### RECORDS SUPPLIED
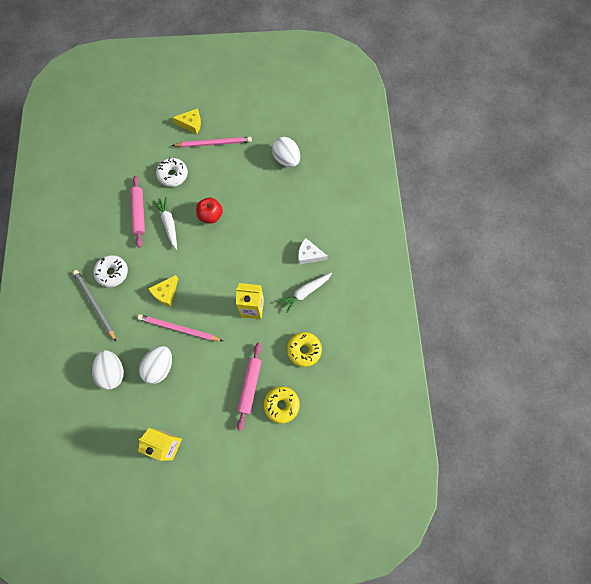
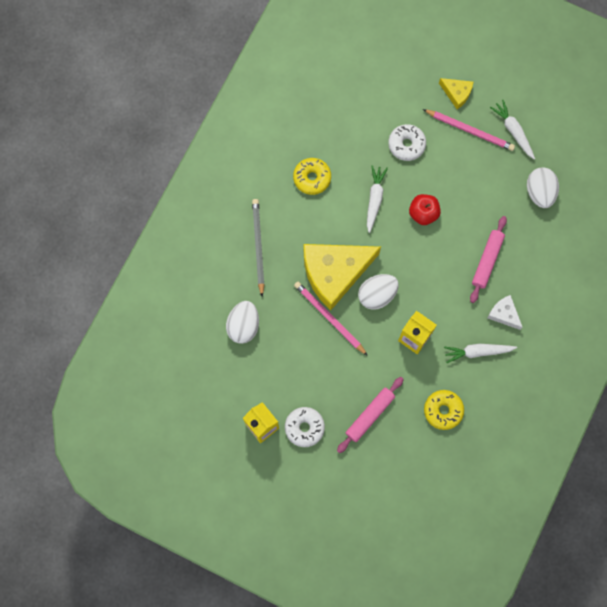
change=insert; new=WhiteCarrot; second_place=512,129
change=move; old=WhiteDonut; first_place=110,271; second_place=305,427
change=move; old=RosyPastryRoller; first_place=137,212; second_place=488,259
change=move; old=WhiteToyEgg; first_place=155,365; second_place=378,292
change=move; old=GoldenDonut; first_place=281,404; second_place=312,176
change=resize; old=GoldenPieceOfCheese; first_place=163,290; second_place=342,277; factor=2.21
==
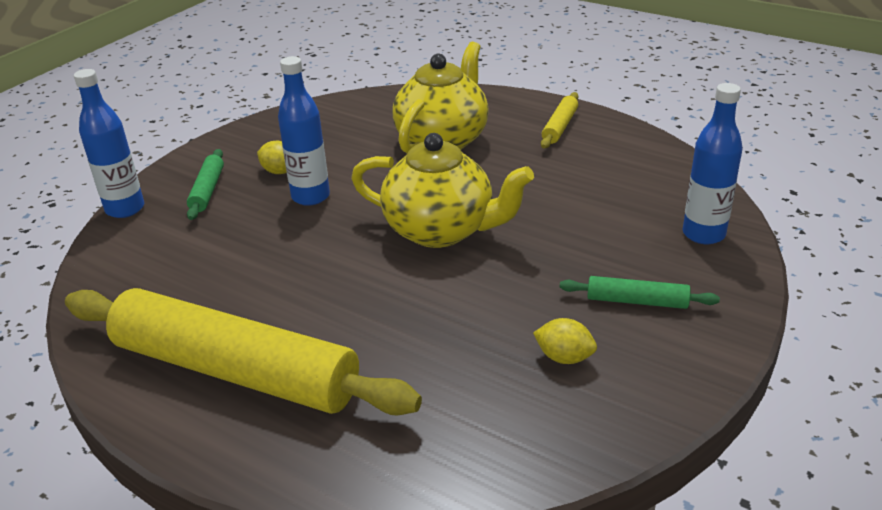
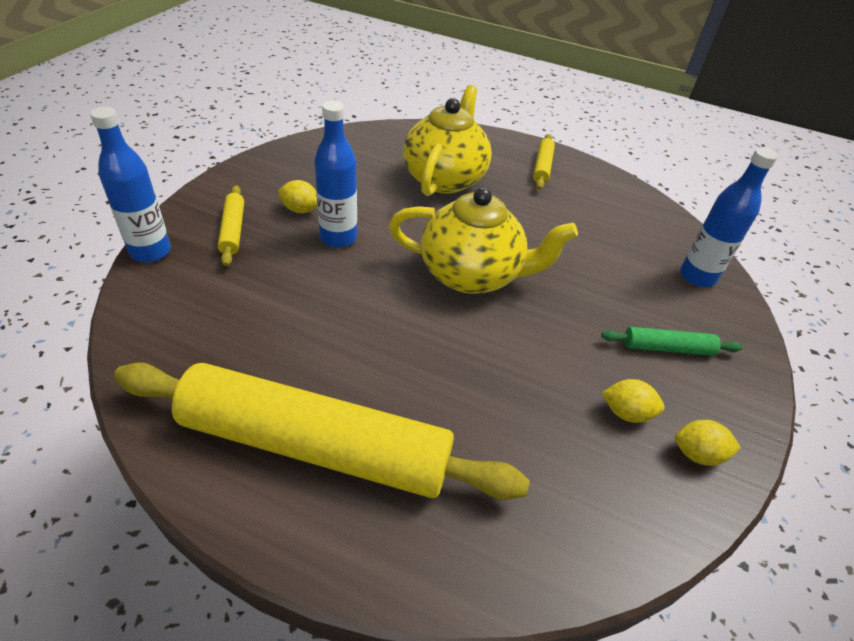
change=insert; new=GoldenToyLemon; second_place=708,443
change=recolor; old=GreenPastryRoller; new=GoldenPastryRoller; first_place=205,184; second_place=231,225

### YOUR INSTRUCTIONS
Print only what lies in the material above starting at the line with "change=move; old=WhiteDonut; first_place=110,271;" and ending at the line with "change=move; old=WhiteToyEgg; first_place=155,365;", every line exactly as given.

### REPLY
change=move; old=WhiteDonut; first_place=110,271; second_place=305,427
change=move; old=RosyPastryRoller; first_place=137,212; second_place=488,259
change=move; old=WhiteToyEgg; first_place=155,365; second_place=378,292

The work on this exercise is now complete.